Rewrite only the records from the line holding "Nkechi (476, 481)" through the end of the records, inclusive, changing "Describe" to "Identify" and leaving everything else unchanged.

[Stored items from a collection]
_ _ _ _ _ _ _
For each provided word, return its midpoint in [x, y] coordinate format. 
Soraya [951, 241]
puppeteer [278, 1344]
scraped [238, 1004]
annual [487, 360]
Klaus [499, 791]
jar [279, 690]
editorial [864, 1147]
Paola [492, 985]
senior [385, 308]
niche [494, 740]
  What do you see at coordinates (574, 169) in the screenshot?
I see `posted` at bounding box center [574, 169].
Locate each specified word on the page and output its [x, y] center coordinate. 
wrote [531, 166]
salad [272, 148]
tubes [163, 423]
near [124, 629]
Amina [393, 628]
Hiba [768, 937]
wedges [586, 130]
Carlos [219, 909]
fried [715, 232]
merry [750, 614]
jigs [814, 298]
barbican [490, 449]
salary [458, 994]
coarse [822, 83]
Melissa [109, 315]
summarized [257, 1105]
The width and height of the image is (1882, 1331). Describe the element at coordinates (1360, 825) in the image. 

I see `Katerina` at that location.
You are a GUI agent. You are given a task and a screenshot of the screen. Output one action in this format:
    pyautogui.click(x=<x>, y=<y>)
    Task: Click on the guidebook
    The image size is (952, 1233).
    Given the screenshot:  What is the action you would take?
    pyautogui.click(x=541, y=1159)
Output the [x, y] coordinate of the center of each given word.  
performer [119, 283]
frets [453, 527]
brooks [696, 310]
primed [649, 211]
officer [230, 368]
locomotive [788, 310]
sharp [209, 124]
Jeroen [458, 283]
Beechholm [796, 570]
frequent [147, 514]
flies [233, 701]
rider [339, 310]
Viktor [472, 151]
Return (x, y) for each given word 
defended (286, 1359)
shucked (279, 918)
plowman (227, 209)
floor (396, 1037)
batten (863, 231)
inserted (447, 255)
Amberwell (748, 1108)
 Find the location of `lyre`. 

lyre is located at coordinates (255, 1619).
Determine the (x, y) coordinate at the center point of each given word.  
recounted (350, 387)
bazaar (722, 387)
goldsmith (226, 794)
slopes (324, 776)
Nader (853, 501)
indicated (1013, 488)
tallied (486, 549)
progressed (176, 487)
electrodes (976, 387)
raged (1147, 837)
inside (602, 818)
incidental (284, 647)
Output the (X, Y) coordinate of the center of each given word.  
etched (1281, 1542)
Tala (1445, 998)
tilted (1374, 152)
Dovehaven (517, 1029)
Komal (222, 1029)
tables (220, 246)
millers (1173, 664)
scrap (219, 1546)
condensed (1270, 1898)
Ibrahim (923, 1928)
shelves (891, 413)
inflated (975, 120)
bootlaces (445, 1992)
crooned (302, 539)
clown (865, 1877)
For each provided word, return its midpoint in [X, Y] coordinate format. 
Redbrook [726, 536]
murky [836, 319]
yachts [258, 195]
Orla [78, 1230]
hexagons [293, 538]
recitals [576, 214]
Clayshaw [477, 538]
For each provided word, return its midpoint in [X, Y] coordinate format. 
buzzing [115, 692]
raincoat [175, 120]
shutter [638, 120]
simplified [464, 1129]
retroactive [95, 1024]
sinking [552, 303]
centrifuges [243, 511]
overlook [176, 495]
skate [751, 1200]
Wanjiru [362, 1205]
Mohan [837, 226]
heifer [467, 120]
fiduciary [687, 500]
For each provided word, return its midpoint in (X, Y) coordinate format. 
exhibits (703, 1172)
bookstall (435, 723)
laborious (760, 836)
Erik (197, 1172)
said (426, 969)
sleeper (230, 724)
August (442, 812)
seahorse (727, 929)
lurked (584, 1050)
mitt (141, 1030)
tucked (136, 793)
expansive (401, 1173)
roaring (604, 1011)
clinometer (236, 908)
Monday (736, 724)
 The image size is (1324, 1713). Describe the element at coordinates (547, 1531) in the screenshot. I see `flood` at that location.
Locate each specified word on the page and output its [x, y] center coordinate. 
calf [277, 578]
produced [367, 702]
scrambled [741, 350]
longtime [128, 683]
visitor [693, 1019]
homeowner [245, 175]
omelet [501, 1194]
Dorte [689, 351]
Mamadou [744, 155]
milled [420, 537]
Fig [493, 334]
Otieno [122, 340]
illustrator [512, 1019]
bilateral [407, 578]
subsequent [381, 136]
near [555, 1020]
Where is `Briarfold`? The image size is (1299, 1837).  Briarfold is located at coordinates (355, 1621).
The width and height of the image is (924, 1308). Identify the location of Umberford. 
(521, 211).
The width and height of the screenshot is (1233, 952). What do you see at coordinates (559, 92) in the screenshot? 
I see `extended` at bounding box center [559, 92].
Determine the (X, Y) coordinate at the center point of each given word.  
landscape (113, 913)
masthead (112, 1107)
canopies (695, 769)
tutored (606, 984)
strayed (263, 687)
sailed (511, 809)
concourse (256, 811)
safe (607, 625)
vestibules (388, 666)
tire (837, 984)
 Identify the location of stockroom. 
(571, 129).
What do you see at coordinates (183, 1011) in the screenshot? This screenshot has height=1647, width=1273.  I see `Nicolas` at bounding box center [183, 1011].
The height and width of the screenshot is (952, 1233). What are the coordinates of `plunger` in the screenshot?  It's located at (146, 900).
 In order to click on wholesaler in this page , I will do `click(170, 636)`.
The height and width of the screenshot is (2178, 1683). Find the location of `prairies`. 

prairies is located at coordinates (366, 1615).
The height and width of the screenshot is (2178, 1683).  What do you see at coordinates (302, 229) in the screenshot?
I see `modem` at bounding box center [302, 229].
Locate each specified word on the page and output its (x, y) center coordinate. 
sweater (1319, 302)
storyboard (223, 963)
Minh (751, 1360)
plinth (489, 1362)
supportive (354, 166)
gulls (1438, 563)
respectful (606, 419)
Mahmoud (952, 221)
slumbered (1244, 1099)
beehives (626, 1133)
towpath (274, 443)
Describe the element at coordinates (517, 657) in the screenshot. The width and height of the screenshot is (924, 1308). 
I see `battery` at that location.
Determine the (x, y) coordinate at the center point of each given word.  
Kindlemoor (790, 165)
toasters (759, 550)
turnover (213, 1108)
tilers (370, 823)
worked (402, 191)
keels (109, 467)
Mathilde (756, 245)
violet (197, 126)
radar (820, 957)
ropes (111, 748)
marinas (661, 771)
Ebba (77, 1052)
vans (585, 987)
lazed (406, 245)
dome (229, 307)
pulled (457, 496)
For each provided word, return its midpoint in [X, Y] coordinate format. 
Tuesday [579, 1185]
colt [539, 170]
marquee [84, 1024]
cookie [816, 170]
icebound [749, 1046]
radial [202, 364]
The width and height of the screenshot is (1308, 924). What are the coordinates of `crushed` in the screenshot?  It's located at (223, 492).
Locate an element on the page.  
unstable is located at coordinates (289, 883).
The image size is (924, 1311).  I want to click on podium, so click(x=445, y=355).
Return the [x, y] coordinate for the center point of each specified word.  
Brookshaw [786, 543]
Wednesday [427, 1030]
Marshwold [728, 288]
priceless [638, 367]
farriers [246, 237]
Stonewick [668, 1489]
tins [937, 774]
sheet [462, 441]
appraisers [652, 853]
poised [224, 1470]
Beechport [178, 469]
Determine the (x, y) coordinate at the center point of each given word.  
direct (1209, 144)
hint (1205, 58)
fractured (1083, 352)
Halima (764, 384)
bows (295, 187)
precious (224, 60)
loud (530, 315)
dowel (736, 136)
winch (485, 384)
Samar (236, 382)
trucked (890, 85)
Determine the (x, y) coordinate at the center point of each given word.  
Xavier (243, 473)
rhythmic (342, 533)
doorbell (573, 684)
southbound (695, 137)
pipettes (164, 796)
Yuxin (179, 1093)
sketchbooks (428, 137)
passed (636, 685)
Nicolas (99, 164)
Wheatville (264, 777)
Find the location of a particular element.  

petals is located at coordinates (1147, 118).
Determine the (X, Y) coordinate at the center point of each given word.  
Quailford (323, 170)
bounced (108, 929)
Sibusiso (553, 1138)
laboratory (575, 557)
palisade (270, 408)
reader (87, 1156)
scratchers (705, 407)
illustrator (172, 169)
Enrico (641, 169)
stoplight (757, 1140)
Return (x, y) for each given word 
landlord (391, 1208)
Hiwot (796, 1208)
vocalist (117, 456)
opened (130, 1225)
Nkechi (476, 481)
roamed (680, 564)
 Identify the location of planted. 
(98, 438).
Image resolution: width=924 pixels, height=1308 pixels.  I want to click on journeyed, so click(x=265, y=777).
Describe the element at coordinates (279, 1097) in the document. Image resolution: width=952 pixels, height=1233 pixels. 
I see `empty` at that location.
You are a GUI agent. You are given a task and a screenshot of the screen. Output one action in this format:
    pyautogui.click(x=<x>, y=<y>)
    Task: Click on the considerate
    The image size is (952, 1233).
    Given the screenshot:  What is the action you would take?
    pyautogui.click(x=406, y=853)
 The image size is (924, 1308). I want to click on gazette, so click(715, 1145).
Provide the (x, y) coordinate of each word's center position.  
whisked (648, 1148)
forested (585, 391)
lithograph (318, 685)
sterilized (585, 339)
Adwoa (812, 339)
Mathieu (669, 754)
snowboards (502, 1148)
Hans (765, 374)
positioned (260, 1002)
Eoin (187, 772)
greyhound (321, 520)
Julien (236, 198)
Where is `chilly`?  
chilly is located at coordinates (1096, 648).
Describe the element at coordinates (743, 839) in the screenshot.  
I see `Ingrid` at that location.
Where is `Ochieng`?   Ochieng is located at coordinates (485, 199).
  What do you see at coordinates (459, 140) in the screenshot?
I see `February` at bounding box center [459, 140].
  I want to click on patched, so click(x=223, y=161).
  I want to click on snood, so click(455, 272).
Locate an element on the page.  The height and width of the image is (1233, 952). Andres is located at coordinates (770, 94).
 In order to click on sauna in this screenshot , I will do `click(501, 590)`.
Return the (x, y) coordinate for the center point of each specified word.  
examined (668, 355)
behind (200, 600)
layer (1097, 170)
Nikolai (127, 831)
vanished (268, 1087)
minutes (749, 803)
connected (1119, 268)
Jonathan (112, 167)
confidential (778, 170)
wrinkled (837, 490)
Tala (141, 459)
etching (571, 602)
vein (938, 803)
_ _ _ _ _ _ _
* [Solution]:
Nkechi (476, 481)
roamed (680, 564)
 Identify the location of planted. 
(98, 438).
Image resolution: width=924 pixels, height=1308 pixels.  I want to click on journeyed, so click(x=265, y=777).
Identify the element at coordinates (279, 1097) in the document. Image resolution: width=952 pixels, height=1233 pixels. 
I see `empty` at that location.
You are a GUI agent. You are given a task and a screenshot of the screen. Output one action in this format:
    pyautogui.click(x=<x>, y=<y>)
    Task: Click on the considerate
    The image size is (952, 1233).
    Given the screenshot:  What is the action you would take?
    pyautogui.click(x=406, y=853)
 The image size is (924, 1308). I want to click on gazette, so click(715, 1145).
Provide the (x, y) coordinate of each word's center position.  
whisked (648, 1148)
forested (585, 391)
lithograph (318, 685)
sterilized (585, 339)
Adwoa (812, 339)
Mathieu (669, 754)
snowboards (502, 1148)
Hans (765, 374)
positioned (260, 1002)
Eoin (187, 772)
greyhound (321, 520)
Julien (236, 198)
Where is `chilly`?  
chilly is located at coordinates (1096, 648).
Identify the element at coordinates (743, 839) in the screenshot.  
I see `Ingrid` at that location.
Where is `Ochieng`?   Ochieng is located at coordinates (485, 199).
  What do you see at coordinates (459, 140) in the screenshot?
I see `February` at bounding box center [459, 140].
  I want to click on patched, so click(x=223, y=161).
  I want to click on snood, so click(455, 272).
Locate an element on the page.  The height and width of the image is (1233, 952). Andres is located at coordinates (770, 94).
 In order to click on sauna in this screenshot , I will do `click(501, 590)`.
Return the (x, y) coordinate for the center point of each specified word.  
examined (668, 355)
behind (200, 600)
layer (1097, 170)
Nikolai (127, 831)
vanished (268, 1087)
minutes (749, 803)
connected (1119, 268)
Jonathan (112, 167)
confidential (778, 170)
wrinkled (837, 490)
Tala (141, 459)
etching (571, 602)
vein (938, 803)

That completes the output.